_WHAT YOU ARE ASKED TO DO_.
Reproduce word for word the lines in the entries below, beginning at the line that has "purple diamond: moved 14 px left, 25 px up" and stopping after the line that has "green star: moved 8 px left". Leave the pictures out of your copy.
## Begin DATA FOR THIS TASK
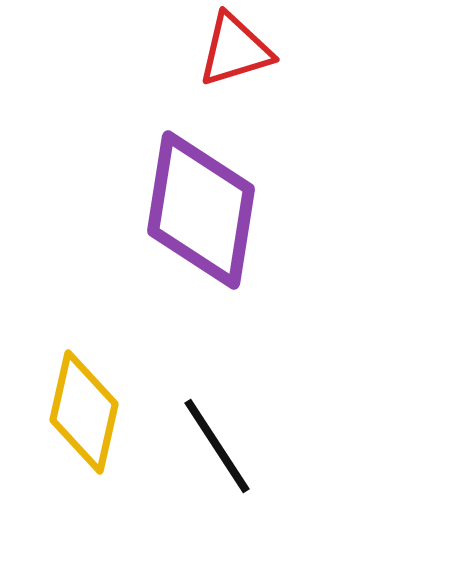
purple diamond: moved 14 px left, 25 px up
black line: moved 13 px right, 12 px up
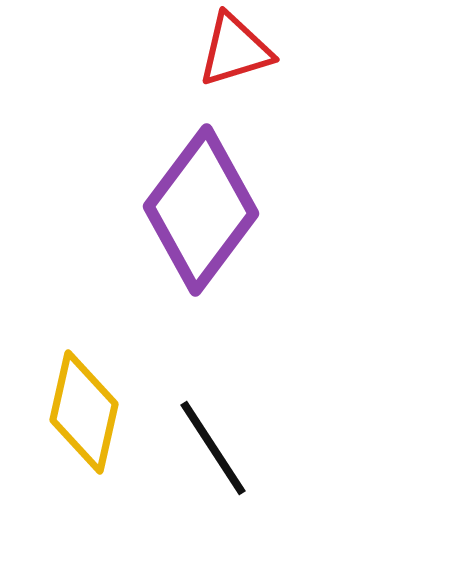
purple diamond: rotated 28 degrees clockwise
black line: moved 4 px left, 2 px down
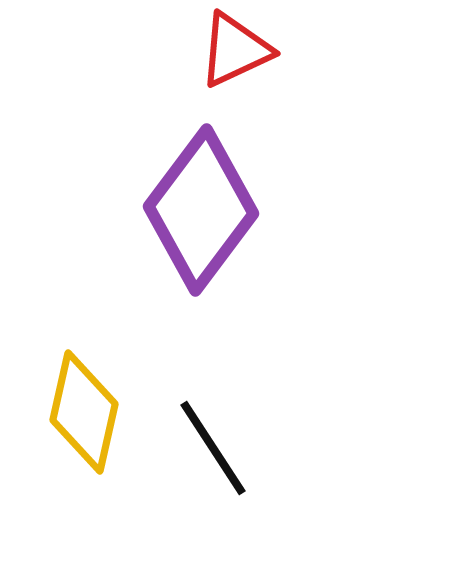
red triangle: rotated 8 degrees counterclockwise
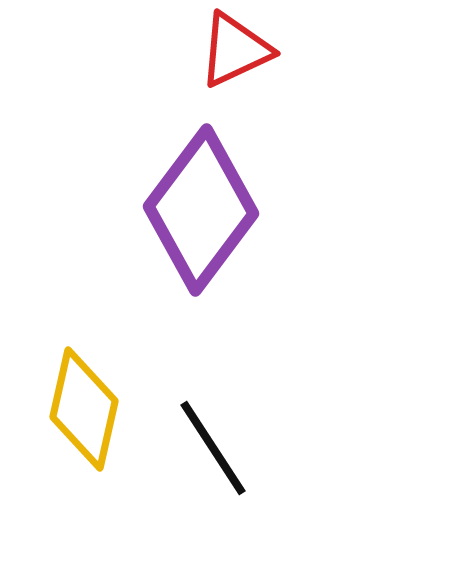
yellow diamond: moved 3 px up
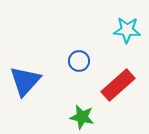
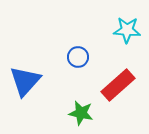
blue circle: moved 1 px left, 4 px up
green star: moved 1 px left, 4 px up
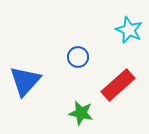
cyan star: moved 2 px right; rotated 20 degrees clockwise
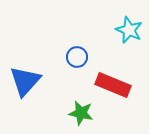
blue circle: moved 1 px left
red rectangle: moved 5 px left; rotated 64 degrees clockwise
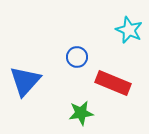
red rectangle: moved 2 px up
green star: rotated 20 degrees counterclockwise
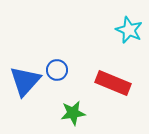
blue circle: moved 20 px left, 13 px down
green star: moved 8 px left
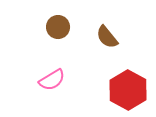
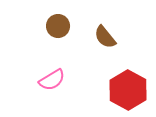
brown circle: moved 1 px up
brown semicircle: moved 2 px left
## End DATA FOR THIS TASK
## Begin DATA FOR THIS TASK
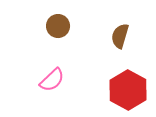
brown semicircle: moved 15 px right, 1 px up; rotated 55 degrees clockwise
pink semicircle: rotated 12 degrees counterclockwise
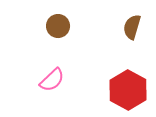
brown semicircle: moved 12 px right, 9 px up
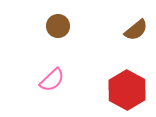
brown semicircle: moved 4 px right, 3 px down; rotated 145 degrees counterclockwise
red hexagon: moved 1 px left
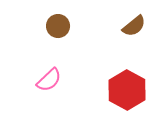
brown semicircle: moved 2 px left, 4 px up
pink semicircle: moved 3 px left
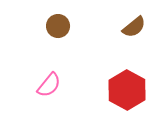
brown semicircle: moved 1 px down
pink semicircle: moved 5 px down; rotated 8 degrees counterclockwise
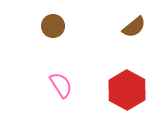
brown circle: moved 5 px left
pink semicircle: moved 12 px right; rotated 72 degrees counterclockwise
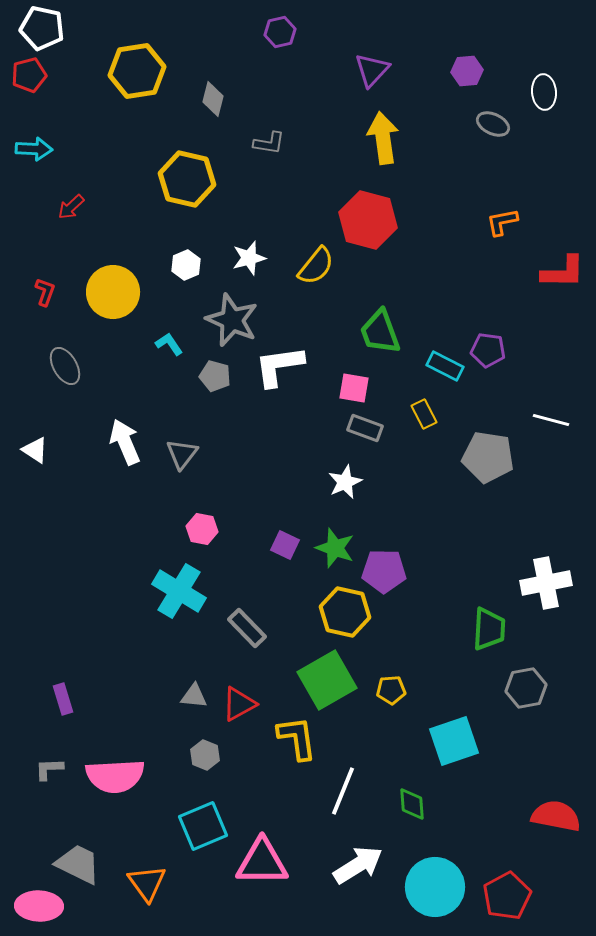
## End DATA FOR THIS TASK
_PROBLEM SOLUTION_.
purple diamond: moved 14 px left, 25 px up
black line: moved 13 px right, 12 px up
purple diamond: rotated 28 degrees clockwise
black line: moved 4 px left, 2 px down
red triangle: rotated 8 degrees counterclockwise
yellow diamond: moved 3 px up
blue circle: moved 1 px left, 4 px up
green star: moved 1 px left, 4 px up
cyan star: moved 2 px right; rotated 20 degrees clockwise
blue circle: moved 1 px left
red rectangle: moved 5 px left; rotated 64 degrees clockwise
red rectangle: moved 2 px up
green star: rotated 20 degrees counterclockwise
blue circle: moved 20 px left, 13 px down
green star: moved 8 px left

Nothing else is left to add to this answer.